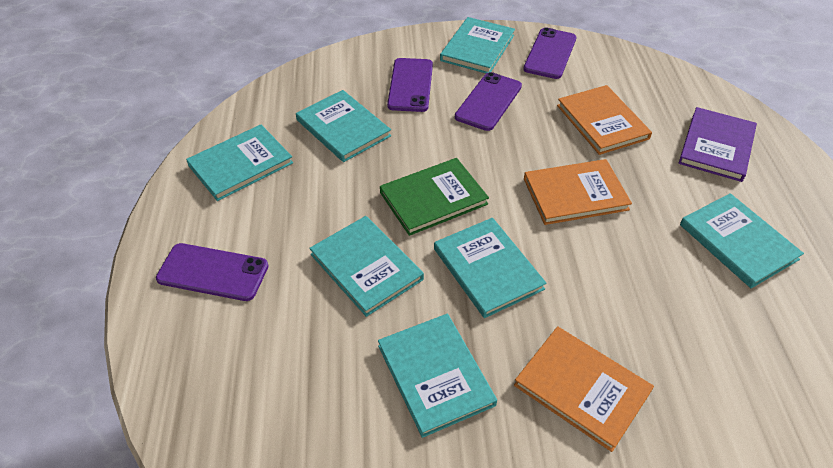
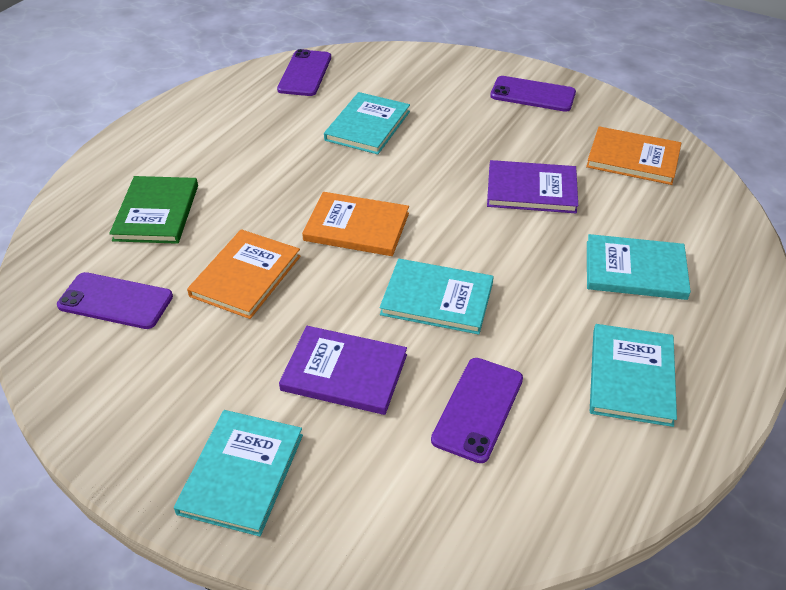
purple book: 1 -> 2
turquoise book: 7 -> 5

...

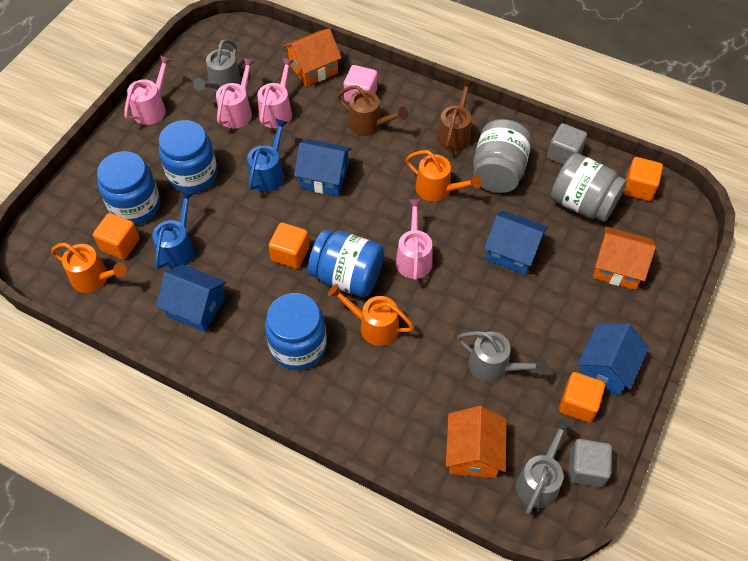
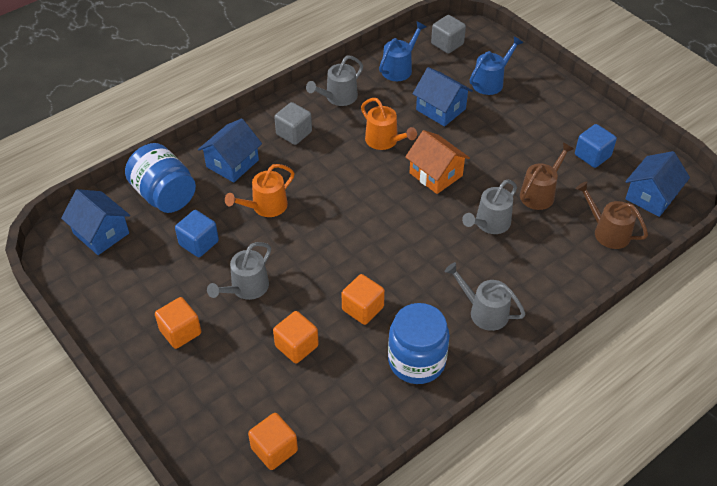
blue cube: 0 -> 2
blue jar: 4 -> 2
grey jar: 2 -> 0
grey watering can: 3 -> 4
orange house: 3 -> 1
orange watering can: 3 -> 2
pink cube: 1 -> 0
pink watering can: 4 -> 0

**WHAT YOU NEED TO DO:** Find the string "orange" in the listing and return every line that holds it.

**TASK ANSWER:**
orange house: 3 -> 1
orange watering can: 3 -> 2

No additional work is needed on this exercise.